• **What to produce**
From the records below, copy each line that has the word "VEXT" in it.
+++ Listed entries
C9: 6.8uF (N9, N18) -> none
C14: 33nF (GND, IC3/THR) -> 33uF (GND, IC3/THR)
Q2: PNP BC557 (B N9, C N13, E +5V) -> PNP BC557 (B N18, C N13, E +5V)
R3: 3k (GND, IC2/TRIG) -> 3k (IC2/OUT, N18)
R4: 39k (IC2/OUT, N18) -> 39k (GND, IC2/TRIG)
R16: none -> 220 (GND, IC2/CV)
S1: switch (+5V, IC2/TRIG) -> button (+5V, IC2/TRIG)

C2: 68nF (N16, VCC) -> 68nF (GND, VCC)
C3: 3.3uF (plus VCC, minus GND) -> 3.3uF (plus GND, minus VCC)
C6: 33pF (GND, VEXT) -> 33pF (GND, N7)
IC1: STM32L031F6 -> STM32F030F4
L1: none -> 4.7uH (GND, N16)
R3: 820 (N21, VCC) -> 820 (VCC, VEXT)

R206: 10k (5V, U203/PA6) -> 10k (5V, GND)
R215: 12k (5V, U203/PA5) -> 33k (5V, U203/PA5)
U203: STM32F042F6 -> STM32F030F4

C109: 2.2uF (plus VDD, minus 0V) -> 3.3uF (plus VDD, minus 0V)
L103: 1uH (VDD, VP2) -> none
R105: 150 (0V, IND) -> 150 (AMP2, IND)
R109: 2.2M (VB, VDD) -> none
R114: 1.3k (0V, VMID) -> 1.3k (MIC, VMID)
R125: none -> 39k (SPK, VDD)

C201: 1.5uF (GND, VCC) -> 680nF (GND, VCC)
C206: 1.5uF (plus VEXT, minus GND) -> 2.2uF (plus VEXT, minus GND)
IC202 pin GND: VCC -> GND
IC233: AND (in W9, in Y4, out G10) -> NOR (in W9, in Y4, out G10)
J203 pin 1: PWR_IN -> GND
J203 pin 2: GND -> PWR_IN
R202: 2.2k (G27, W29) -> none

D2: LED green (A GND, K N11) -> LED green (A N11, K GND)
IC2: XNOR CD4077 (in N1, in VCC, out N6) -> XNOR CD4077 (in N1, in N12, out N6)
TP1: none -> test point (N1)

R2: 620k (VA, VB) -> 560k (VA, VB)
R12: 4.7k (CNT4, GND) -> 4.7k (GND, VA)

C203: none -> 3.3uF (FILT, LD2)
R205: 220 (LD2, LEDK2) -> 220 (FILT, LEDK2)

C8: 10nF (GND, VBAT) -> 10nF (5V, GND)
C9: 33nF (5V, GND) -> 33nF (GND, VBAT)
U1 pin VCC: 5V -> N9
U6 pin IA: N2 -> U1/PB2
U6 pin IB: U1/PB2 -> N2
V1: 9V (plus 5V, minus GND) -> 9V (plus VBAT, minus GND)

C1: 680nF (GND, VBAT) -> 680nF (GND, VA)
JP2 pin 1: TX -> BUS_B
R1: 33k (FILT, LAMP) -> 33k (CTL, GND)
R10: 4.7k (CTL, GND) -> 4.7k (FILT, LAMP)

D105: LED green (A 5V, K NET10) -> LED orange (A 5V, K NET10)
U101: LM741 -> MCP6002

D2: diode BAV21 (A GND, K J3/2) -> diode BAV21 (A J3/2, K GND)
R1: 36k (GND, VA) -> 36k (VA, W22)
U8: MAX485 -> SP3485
++++++
• **Problem solution**
C6: 33pF (GND, VEXT) -> 33pF (GND, N7)
R3: 820 (N21, VCC) -> 820 (VCC, VEXT)
C206: 1.5uF (plus VEXT, minus GND) -> 2.2uF (plus VEXT, minus GND)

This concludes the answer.